Task:
Can you echo back the lines between the one holding "The point (220, 307) is behind." and the one holding "I want to click", inclusive, word for word?

(Saved entries)

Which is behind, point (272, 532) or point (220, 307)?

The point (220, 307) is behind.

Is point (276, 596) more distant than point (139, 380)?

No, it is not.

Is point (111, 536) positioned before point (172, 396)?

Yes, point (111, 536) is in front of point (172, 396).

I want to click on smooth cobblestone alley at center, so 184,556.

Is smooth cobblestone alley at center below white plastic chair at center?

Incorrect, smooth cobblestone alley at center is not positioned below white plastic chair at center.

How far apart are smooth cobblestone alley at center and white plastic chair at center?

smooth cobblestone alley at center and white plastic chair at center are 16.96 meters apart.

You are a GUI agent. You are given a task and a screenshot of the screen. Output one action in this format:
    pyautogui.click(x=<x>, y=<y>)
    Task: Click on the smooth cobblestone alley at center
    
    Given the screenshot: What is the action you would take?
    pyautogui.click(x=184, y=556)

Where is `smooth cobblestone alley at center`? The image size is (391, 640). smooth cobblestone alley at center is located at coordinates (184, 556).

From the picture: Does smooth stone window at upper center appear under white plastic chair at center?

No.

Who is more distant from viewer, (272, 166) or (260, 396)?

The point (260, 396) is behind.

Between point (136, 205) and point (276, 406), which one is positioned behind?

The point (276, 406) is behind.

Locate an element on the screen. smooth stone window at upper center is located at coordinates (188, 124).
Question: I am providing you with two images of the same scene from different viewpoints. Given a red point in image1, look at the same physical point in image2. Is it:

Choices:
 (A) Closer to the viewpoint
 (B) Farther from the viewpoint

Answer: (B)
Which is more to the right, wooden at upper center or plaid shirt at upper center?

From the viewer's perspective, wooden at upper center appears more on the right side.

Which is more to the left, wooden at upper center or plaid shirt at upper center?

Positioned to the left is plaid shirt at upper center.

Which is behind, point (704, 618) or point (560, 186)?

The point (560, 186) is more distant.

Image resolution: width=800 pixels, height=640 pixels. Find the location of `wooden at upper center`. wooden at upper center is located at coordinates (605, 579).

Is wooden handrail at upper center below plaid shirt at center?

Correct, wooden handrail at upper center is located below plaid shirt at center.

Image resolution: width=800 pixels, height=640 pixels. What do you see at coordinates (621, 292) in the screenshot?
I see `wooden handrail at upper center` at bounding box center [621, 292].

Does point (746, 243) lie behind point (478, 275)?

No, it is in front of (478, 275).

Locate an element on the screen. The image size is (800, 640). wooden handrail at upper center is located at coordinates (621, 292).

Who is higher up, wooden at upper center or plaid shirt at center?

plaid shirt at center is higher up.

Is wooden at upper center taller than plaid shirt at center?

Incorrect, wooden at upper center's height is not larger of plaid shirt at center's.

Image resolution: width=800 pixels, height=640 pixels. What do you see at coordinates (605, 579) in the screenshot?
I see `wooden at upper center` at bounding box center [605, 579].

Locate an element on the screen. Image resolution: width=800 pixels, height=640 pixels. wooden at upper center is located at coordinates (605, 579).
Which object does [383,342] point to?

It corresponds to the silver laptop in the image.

* * *

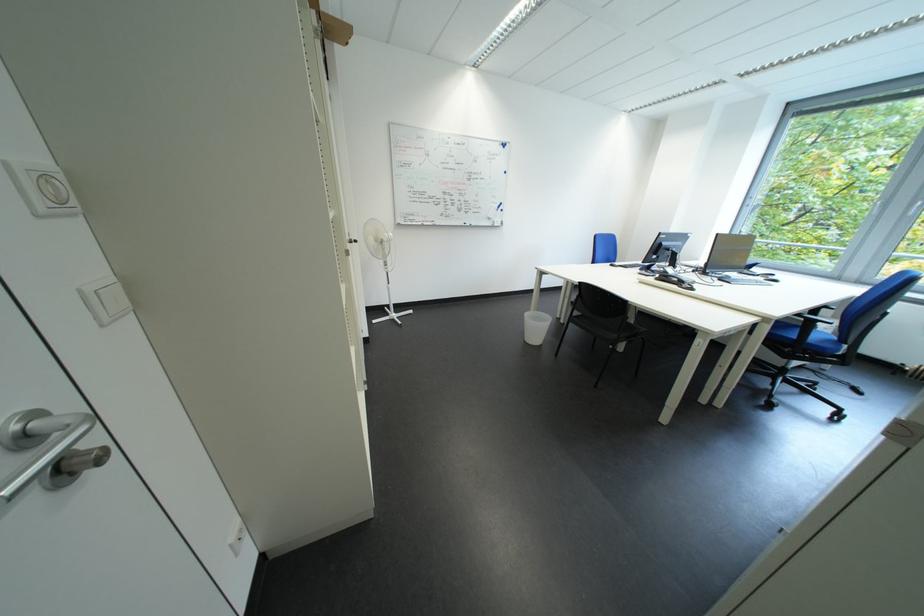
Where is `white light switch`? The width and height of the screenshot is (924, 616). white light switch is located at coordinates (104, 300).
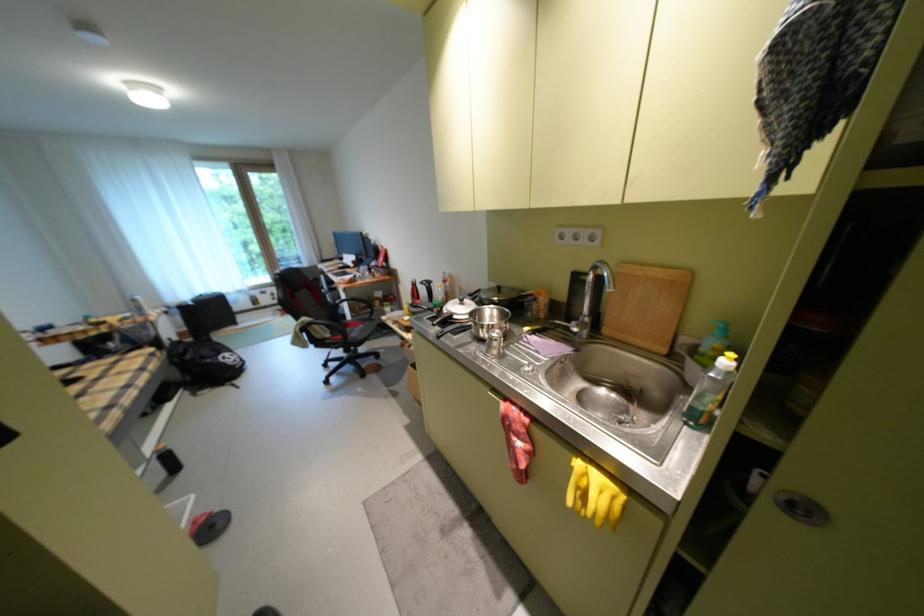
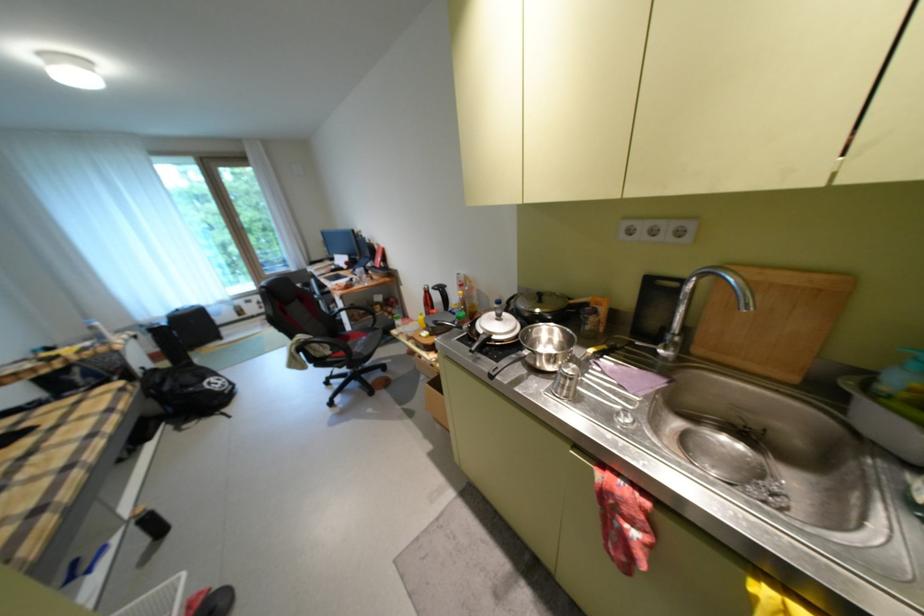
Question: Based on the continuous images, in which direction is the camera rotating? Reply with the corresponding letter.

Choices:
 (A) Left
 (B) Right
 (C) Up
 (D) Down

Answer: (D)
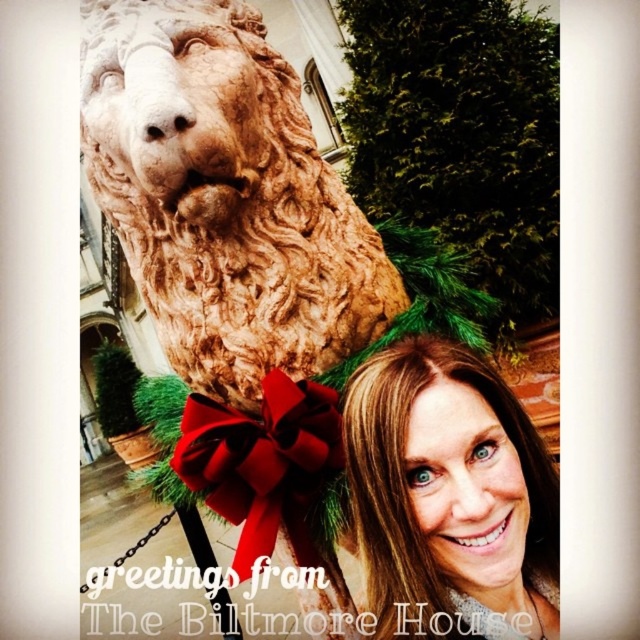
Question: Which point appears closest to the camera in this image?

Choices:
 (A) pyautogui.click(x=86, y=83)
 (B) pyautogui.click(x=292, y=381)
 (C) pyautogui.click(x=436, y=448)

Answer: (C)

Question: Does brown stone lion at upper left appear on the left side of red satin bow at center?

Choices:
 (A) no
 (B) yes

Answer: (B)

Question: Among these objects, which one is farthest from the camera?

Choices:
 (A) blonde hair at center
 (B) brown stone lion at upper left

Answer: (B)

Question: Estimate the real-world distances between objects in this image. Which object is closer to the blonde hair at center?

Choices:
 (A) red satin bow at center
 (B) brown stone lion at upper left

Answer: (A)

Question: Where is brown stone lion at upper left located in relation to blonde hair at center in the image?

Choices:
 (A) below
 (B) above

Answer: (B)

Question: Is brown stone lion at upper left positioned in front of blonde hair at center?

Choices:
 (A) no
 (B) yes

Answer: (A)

Solution for this exercise:
The point (220, 307) is behind.

Is point (276, 596) more distant than point (139, 380)?

No, it is not.

Is point (111, 536) positioned before point (172, 396)?

Yes, point (111, 536) is in front of point (172, 396).

I want to click on smooth cobblestone alley at center, so 184,556.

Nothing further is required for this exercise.